Your assignment ▸
Restate the records below exactly. Pictures are not part of the copy.

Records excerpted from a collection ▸

___

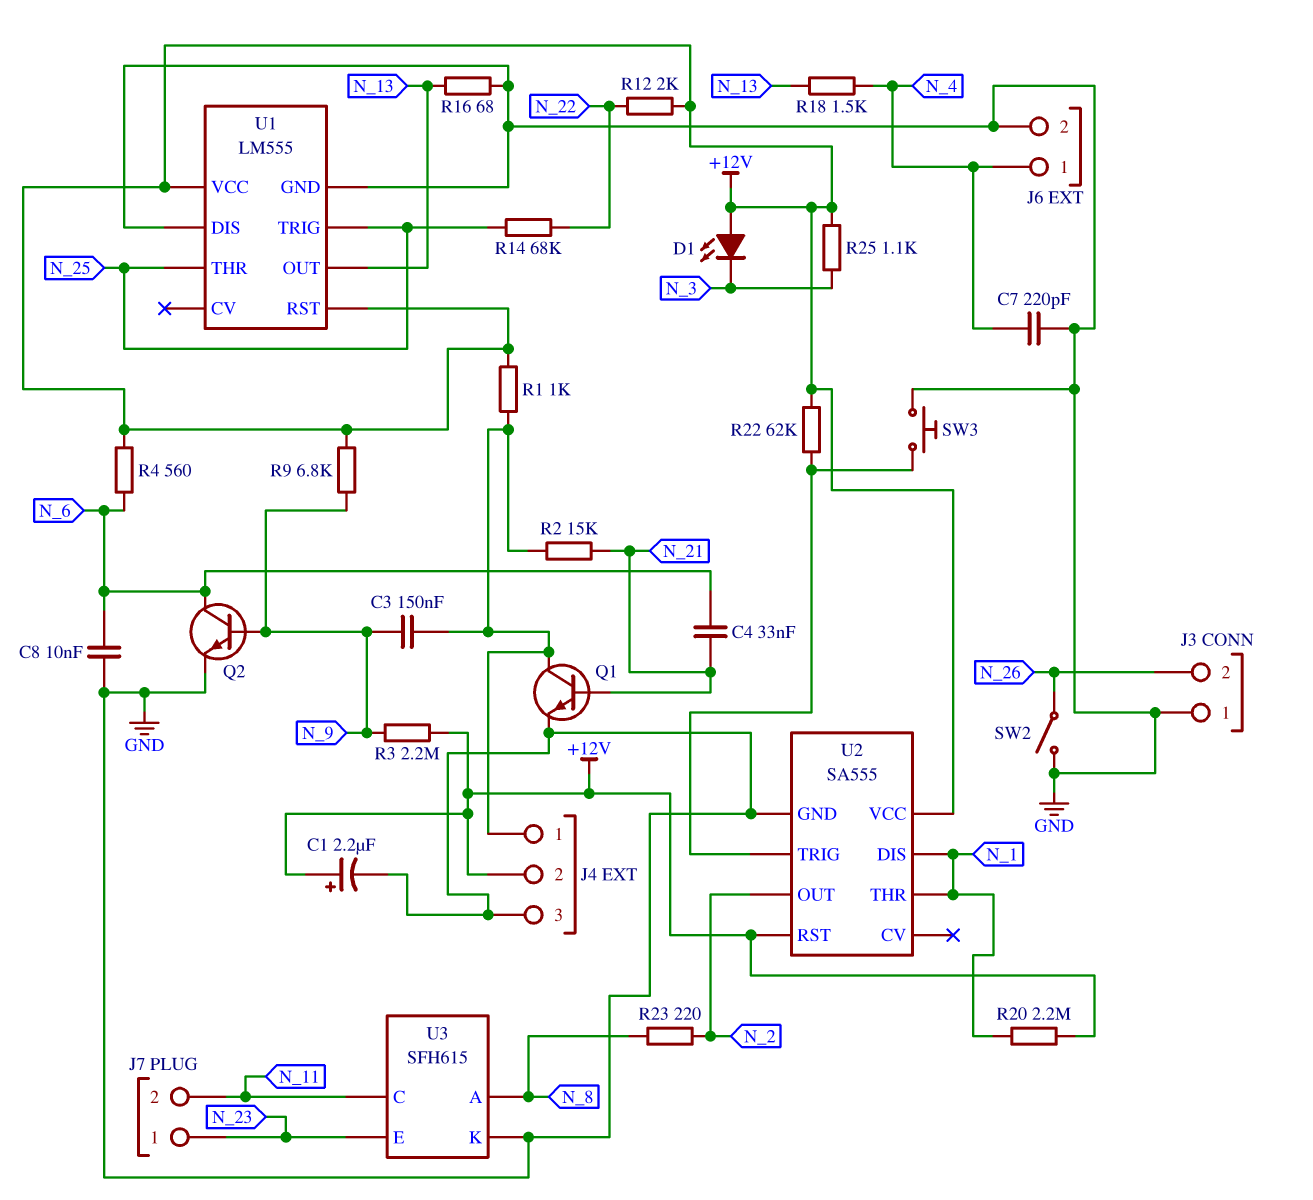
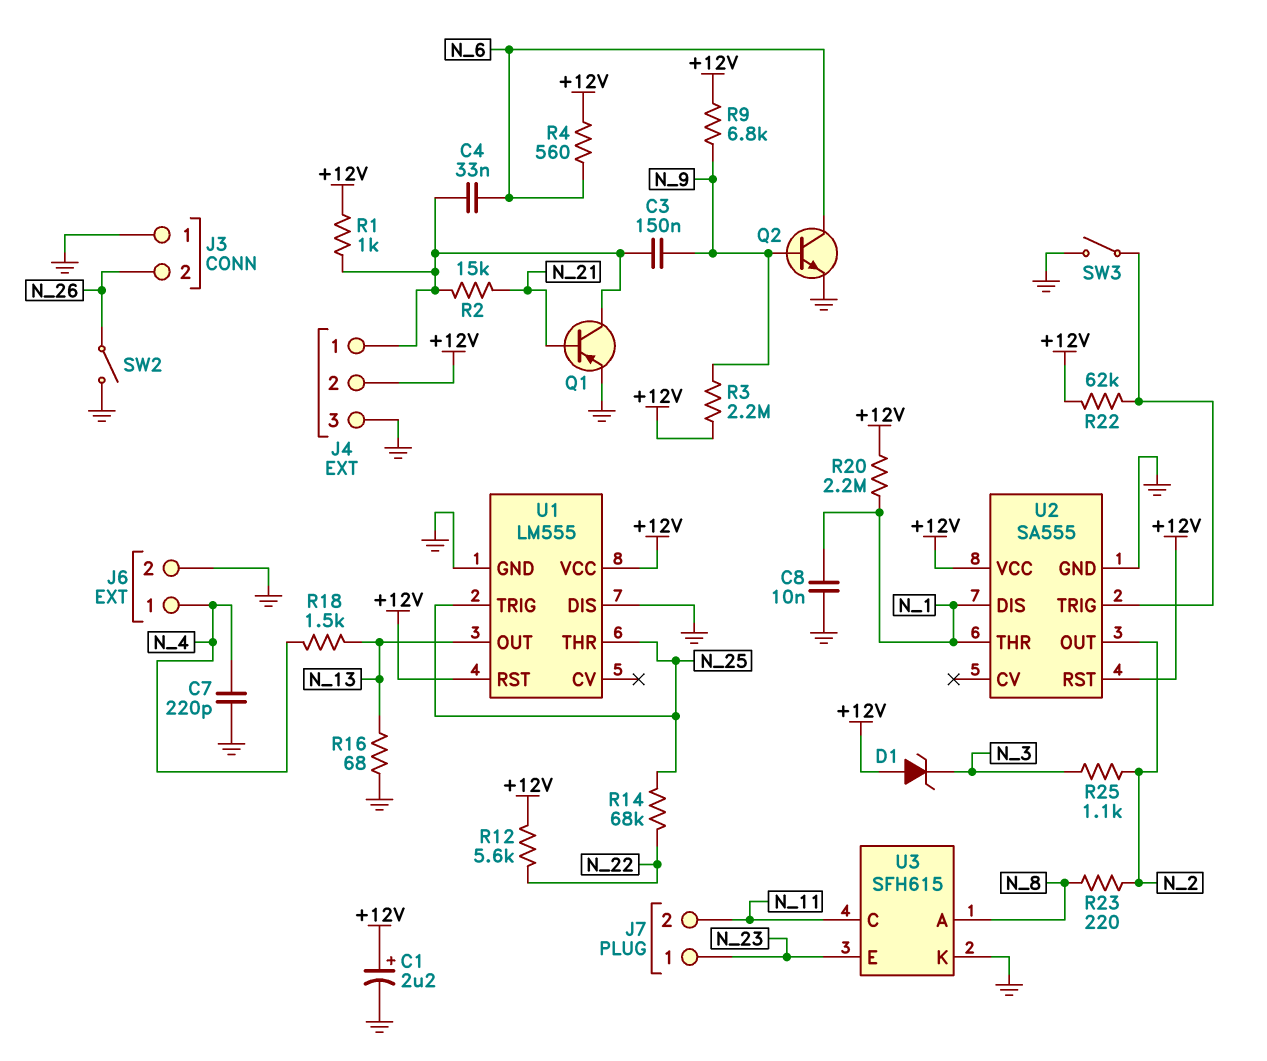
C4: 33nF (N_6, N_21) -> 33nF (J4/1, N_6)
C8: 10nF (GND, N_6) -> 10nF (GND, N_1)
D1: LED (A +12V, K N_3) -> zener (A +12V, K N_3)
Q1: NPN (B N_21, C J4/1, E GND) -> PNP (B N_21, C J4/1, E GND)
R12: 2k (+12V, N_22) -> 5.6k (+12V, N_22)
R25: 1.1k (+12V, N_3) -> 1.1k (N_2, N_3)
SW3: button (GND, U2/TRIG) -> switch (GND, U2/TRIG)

___

Solution for this exercise ▸
C4: 33nF (N_6, N_21) -> 33nF (J4/1, N_6)
C8: 10nF (GND, N_6) -> 10nF (GND, N_1)
D1: LED (A +12V, K N_3) -> zener (A +12V, K N_3)
Q1: NPN (B N_21, C J4/1, E GND) -> PNP (B N_21, C J4/1, E GND)
R12: 2k (+12V, N_22) -> 5.6k (+12V, N_22)
R25: 1.1k (+12V, N_3) -> 1.1k (N_2, N_3)
SW3: button (GND, U2/TRIG) -> switch (GND, U2/TRIG)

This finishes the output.